What is required:
Leave out the pictures and set down exactly the lines from the start of the listing through the one with "(692, 473) = (739, 192): purple lamp -> none", both included.

Provided information:
>>>
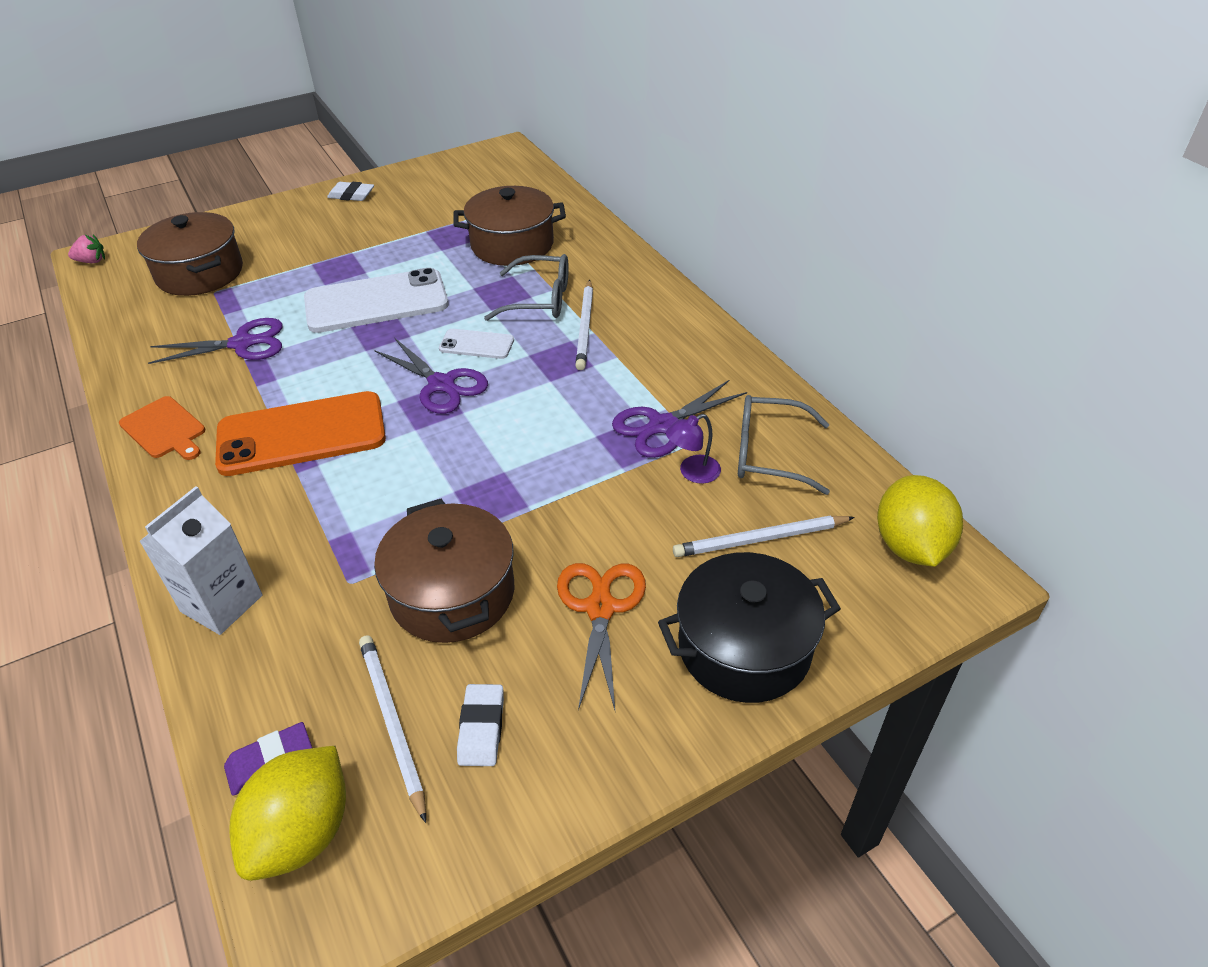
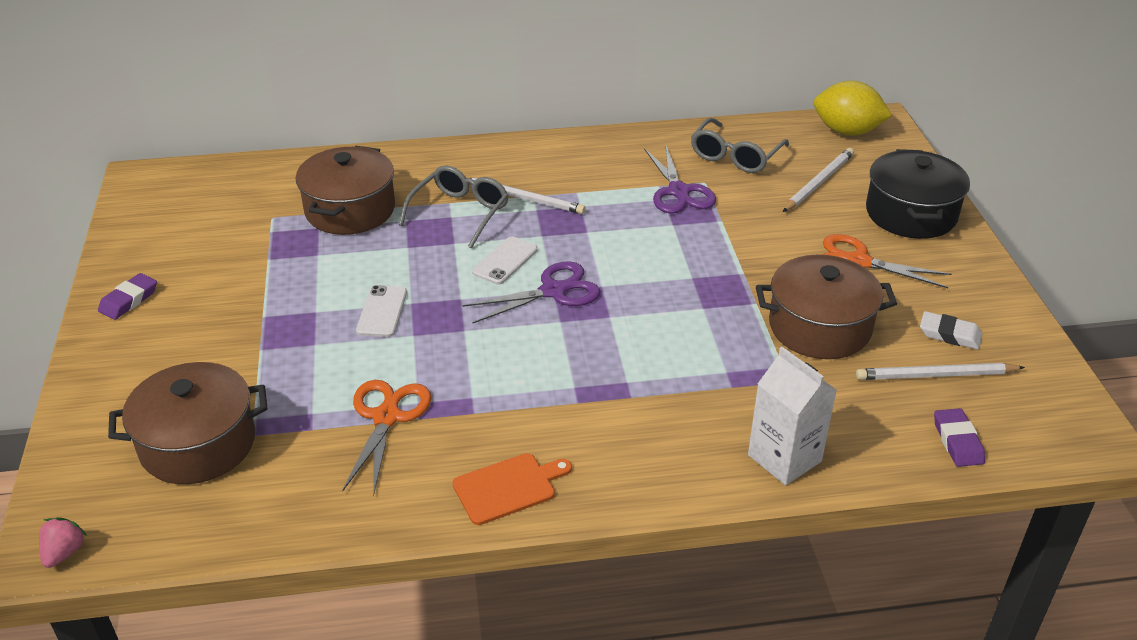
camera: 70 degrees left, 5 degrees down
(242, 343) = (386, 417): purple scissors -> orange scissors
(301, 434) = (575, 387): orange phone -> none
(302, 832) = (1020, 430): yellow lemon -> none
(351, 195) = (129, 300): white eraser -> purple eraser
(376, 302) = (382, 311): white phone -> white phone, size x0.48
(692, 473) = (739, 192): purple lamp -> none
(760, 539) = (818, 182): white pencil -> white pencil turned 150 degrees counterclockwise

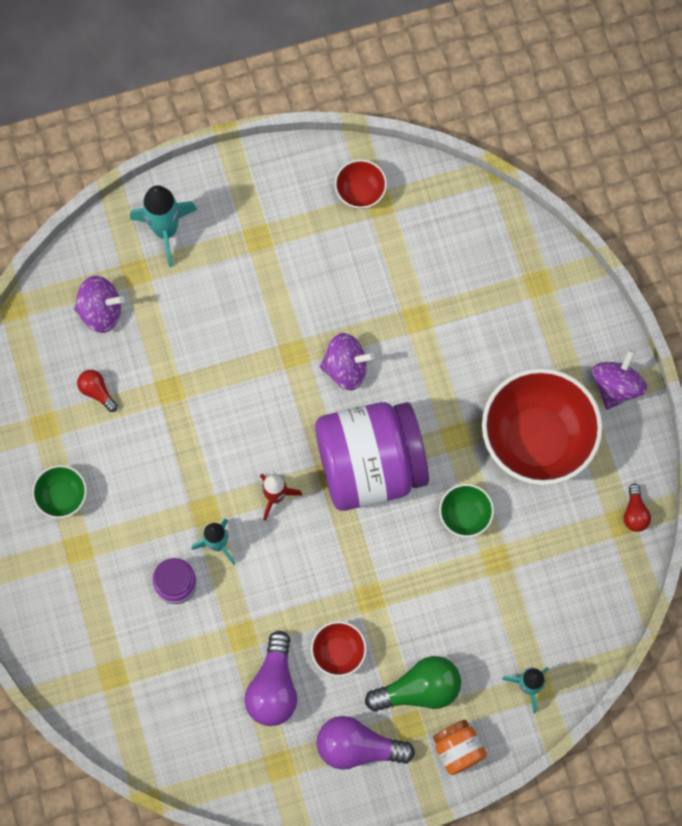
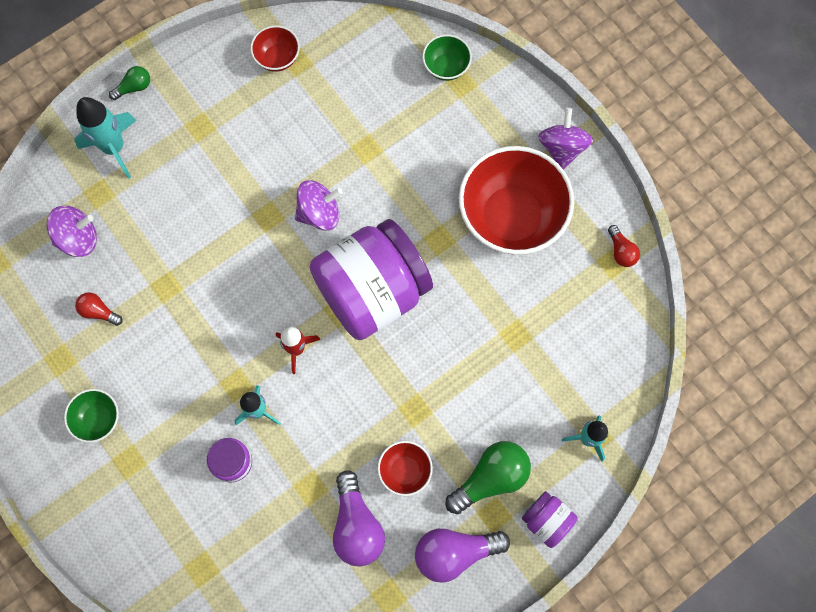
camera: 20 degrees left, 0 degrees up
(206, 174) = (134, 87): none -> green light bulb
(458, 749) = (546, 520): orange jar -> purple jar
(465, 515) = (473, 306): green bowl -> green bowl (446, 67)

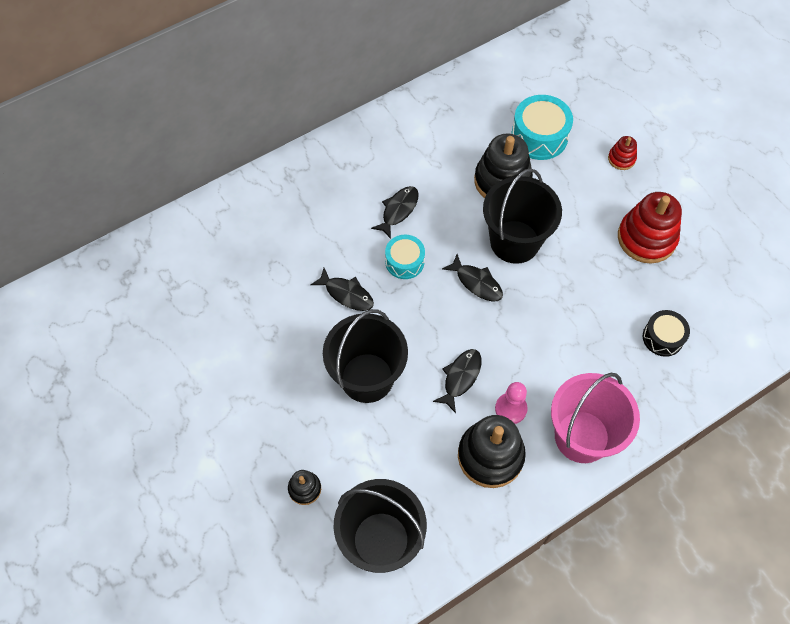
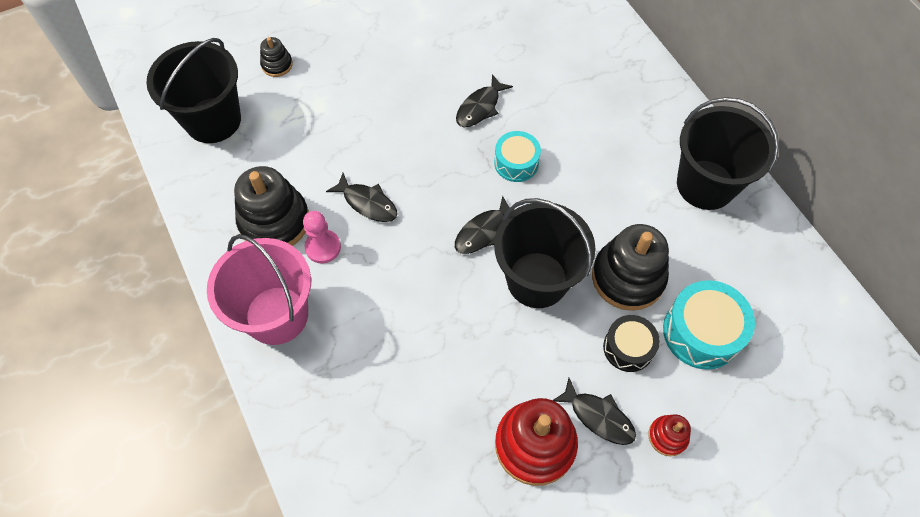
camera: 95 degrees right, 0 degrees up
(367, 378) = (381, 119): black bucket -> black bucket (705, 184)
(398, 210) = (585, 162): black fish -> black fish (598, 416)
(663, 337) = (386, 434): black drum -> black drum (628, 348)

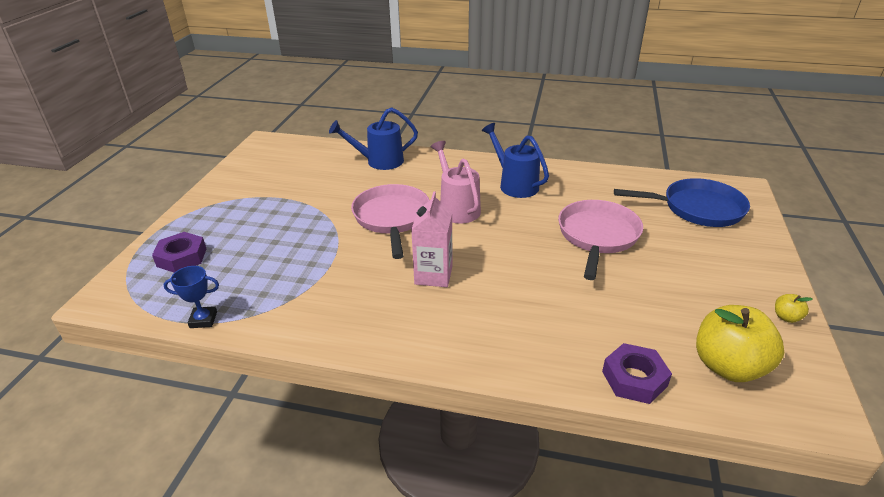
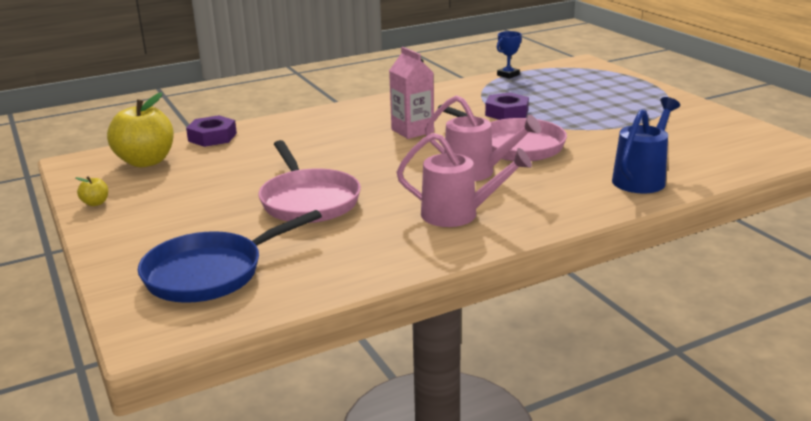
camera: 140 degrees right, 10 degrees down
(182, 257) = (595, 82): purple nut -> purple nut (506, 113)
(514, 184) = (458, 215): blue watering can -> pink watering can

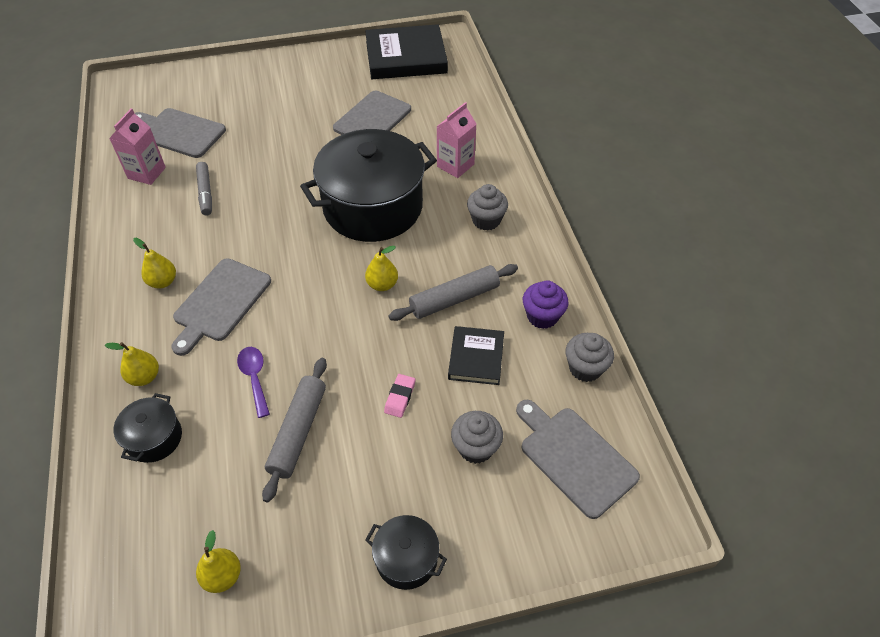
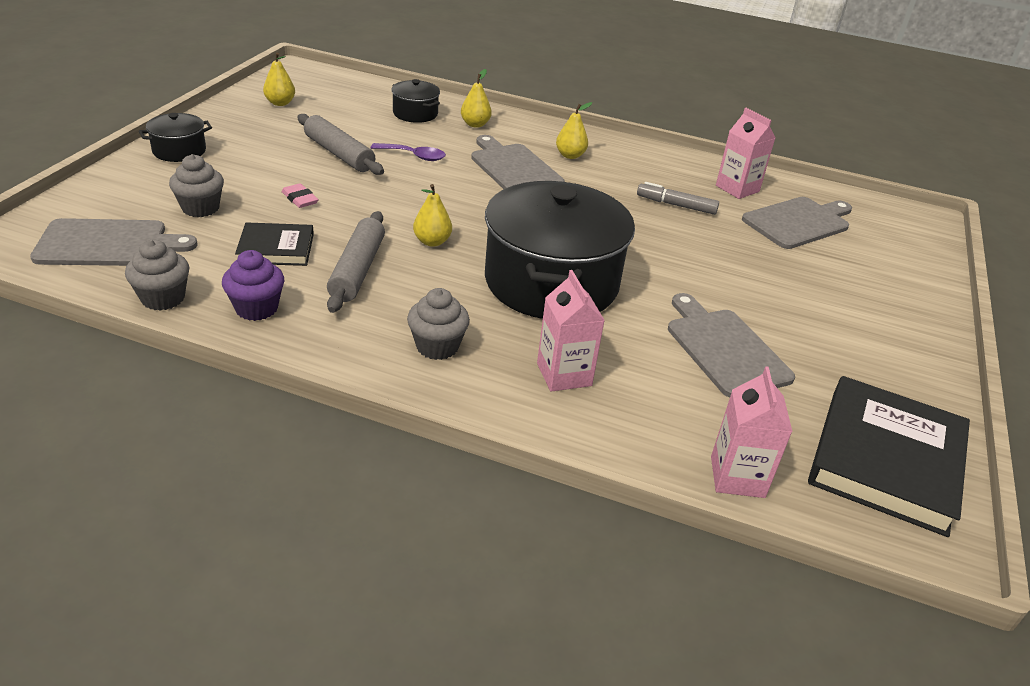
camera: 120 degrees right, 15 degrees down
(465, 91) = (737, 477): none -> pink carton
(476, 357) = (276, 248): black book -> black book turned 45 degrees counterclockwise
<<<
Solution for this task:
camera: 70 degrees left, 5 degrees down
(242, 343) = (386, 417): purple scissors -> orange scissors
(301, 434) = (575, 387): orange phone -> none
(302, 832) = (1020, 430): yellow lemon -> none
(351, 195) = (129, 300): white eraser -> purple eraser
(376, 302) = (382, 311): white phone -> white phone, size x0.48
(692, 473) = (739, 192): purple lamp -> none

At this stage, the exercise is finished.